• [Work order] Look below for the line holding "(465, 182) = (517, 269): red" and the line holding "(640, 266) = (555, 445): none". Transcribe exactly those lines and all lines between them, nothing more.

• [Material for this exercise]

*** Block opens ***

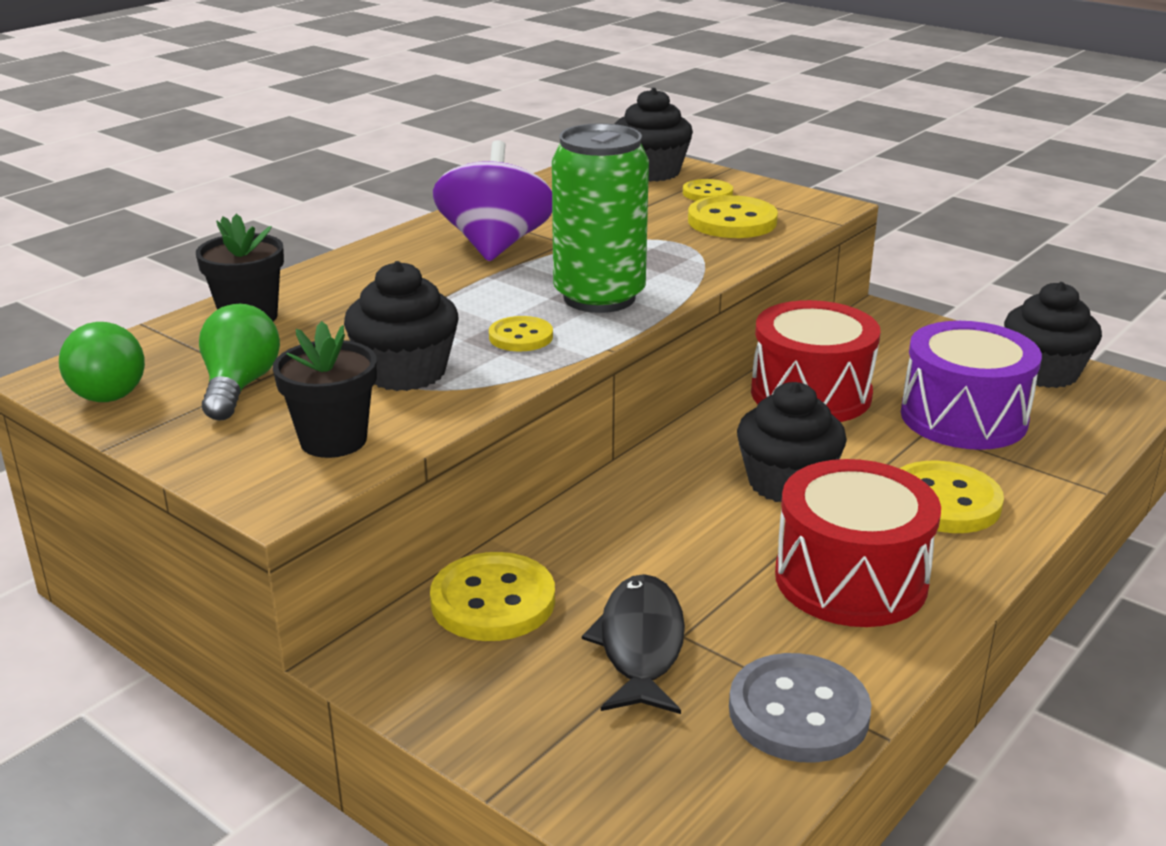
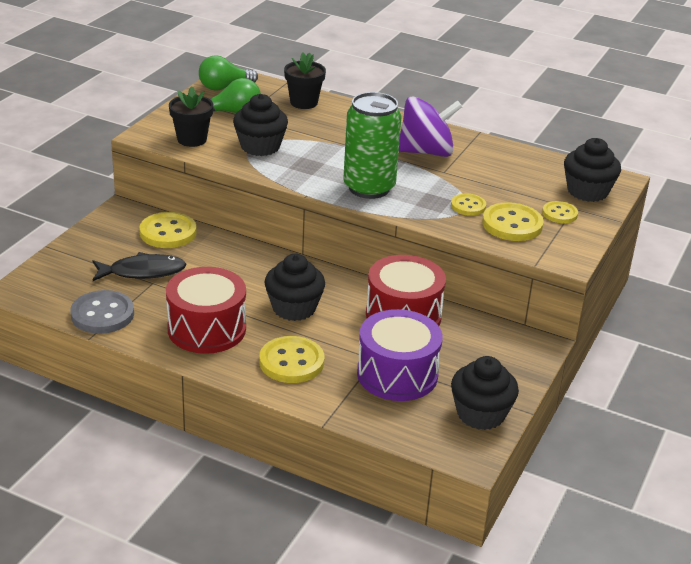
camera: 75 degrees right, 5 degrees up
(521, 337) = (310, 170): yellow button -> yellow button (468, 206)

*** Block closes ***
*** Block opens ***

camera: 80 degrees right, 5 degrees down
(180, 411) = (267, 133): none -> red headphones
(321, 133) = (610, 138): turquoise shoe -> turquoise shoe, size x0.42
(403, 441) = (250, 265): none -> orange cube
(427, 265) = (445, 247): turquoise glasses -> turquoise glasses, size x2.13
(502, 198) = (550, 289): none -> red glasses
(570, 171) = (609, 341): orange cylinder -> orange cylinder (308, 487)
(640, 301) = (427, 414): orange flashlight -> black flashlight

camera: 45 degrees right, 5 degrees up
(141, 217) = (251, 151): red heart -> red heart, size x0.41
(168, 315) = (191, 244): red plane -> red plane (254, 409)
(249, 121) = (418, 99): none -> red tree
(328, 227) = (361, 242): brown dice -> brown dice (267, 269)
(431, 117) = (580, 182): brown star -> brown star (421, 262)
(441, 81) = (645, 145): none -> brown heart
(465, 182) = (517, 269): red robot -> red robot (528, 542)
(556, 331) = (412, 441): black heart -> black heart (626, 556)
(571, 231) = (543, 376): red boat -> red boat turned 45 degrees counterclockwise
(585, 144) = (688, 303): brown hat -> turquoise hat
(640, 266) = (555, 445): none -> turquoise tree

*** Block closes ***
*** Block opens ***

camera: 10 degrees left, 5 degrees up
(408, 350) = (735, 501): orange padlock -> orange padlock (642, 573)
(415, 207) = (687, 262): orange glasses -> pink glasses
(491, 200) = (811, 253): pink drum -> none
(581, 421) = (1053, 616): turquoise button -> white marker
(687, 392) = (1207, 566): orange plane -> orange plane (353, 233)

*** Block closes ***

• [Solution to this task]
(465, 182) = (517, 269): red robot -> red robot (528, 542)
(556, 331) = (412, 441): black heart -> black heart (626, 556)
(571, 231) = (543, 376): red boat -> red boat turned 45 degrees counterclockwise
(585, 144) = (688, 303): brown hat -> turquoise hat
(640, 266) = (555, 445): none -> turquoise tree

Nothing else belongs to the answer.